Copy exactly the lines from the one containing "pos2: [589, 261, 644, 296]" through the last line of the records below, both included, and leave out the pictures.

○ ○ ○

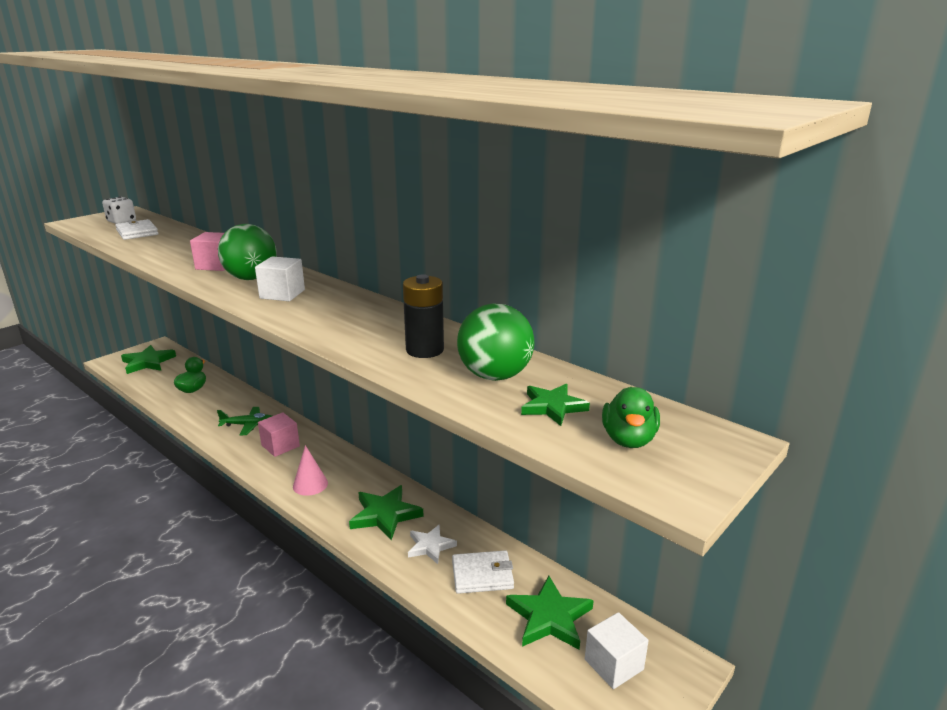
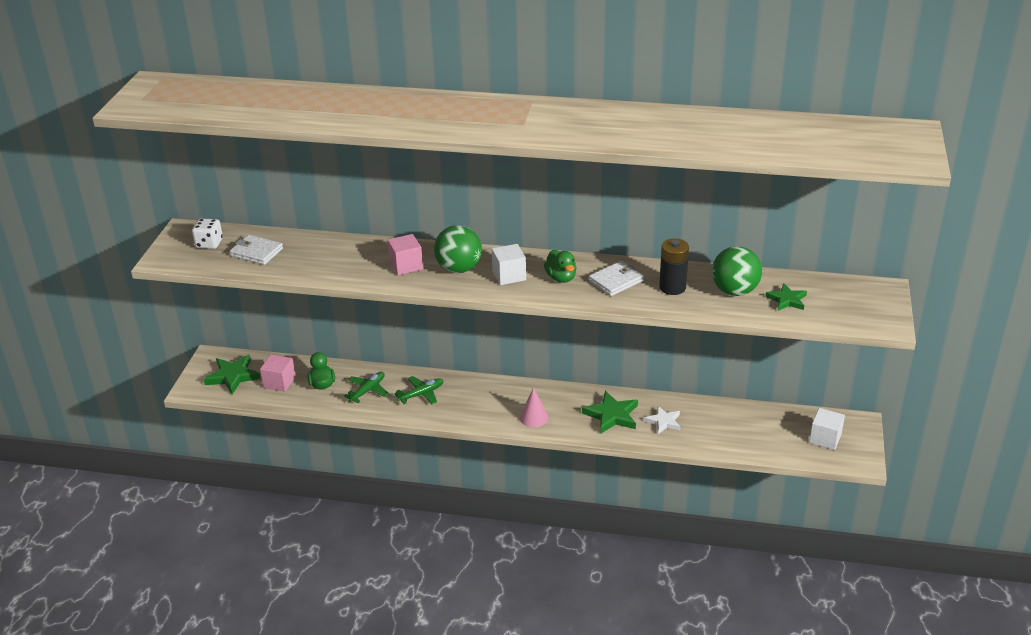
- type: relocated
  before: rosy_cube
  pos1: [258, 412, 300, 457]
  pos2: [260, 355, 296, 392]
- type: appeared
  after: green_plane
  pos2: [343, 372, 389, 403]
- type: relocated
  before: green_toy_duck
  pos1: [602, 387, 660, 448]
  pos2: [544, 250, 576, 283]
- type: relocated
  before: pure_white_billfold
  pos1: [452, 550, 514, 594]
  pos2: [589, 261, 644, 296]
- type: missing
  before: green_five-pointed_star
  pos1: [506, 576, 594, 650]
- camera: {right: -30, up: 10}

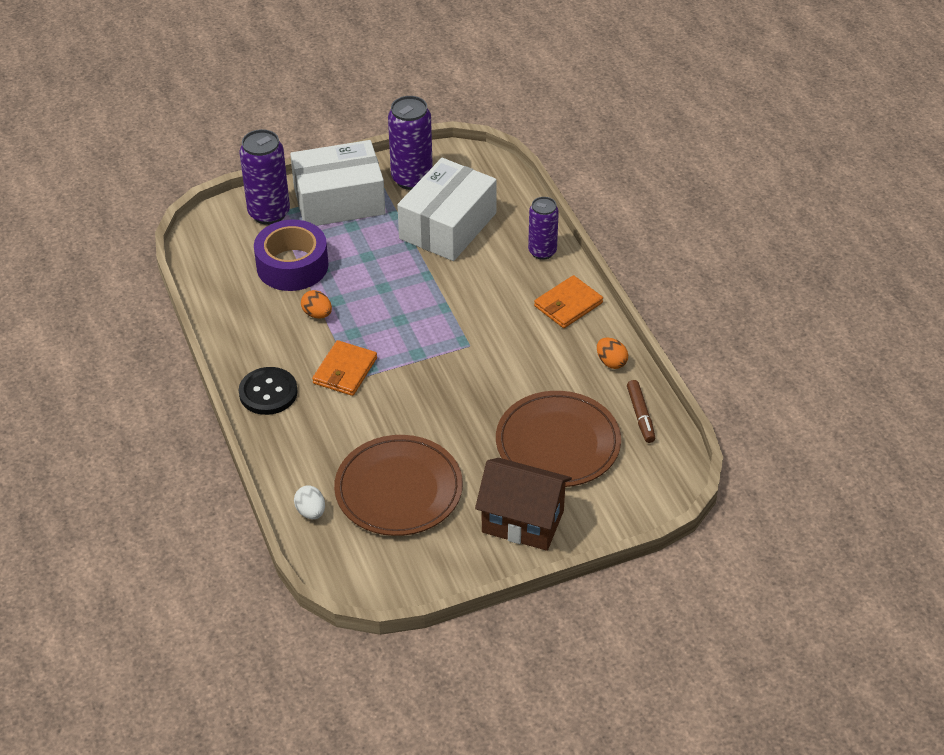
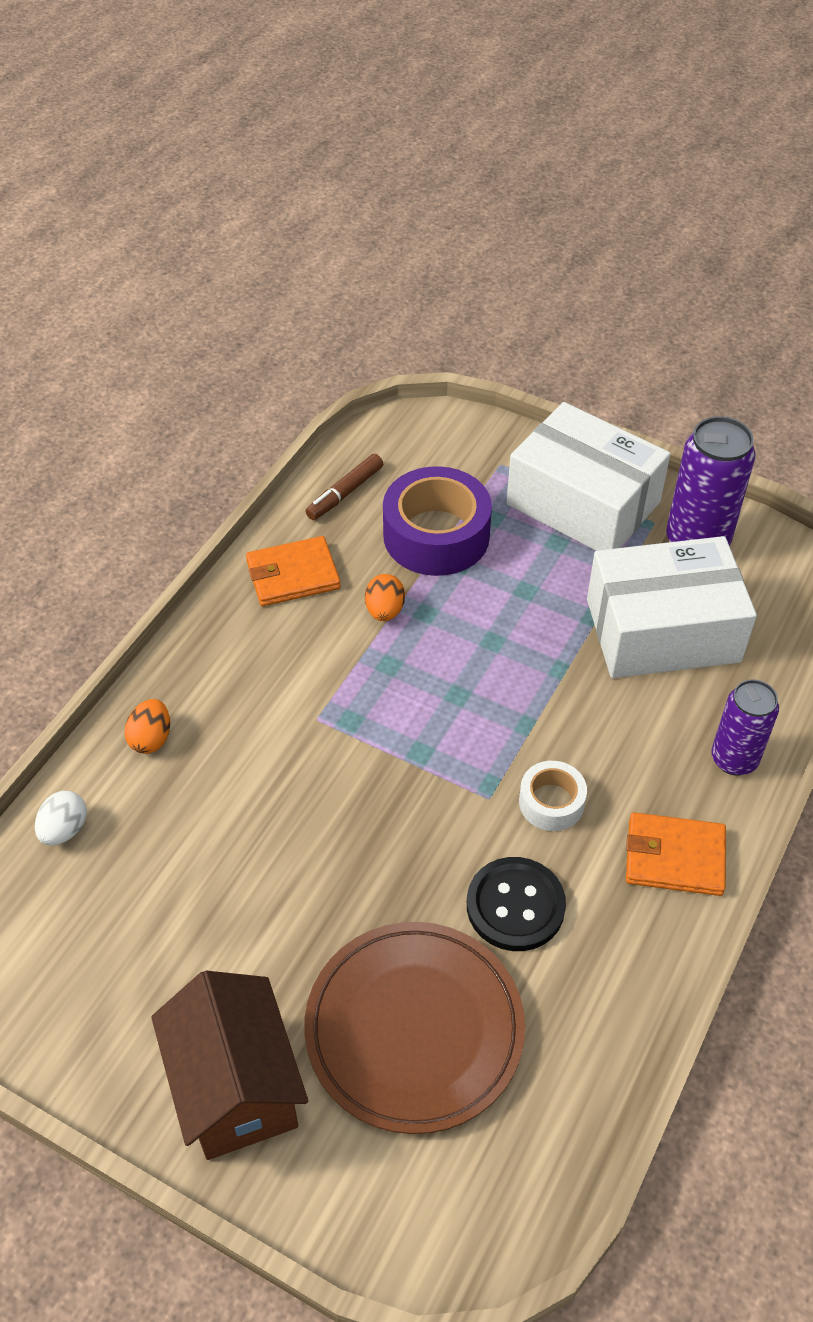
- type: relocated
  before: bright_orange_egg_shape
  pos1: [597, 337, 628, 369]
  pos2: [124, 699, 170, 754]
- type: relocated
  before: bright_orange_billfold
  pos1: [312, 340, 377, 396]
  pos2: [246, 536, 341, 606]
- type: relocated
  before: brown_marker
  pos1: [627, 380, 655, 443]
  pos2: [305, 454, 383, 520]
- type: relocated
  before: ebony_button
  pos1: [239, 367, 298, 415]
  pos2: [467, 857, 566, 951]
- type: appeared
  after: pure_white_tape
  pos2: [519, 761, 587, 831]
- type: missing
  before: purple_soda_can
  pos1: [239, 129, 290, 225]
- type: missing
  before: brown_flat_dish
  pos1: [334, 435, 463, 536]
- camera: {right: 50, up: 5}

○ ○ ○

Answer below
  pos2: [589, 261, 644, 296]
- type: missing
  before: green_five-pointed_star
  pos1: [506, 576, 594, 650]
- camera: {right: -30, up: 10}

- type: relocated
  before: bright_orange_egg_shape
  pos1: [597, 337, 628, 369]
  pos2: [124, 699, 170, 754]
- type: relocated
  before: bright_orange_billfold
  pos1: [312, 340, 377, 396]
  pos2: [246, 536, 341, 606]
- type: relocated
  before: brown_marker
  pos1: [627, 380, 655, 443]
  pos2: [305, 454, 383, 520]
- type: relocated
  before: ebony_button
  pos1: [239, 367, 298, 415]
  pos2: [467, 857, 566, 951]
- type: appeared
  after: pure_white_tape
  pos2: [519, 761, 587, 831]
- type: missing
  before: purple_soda_can
  pos1: [239, 129, 290, 225]
- type: missing
  before: brown_flat_dish
  pos1: [334, 435, 463, 536]
- camera: {right: 50, up: 5}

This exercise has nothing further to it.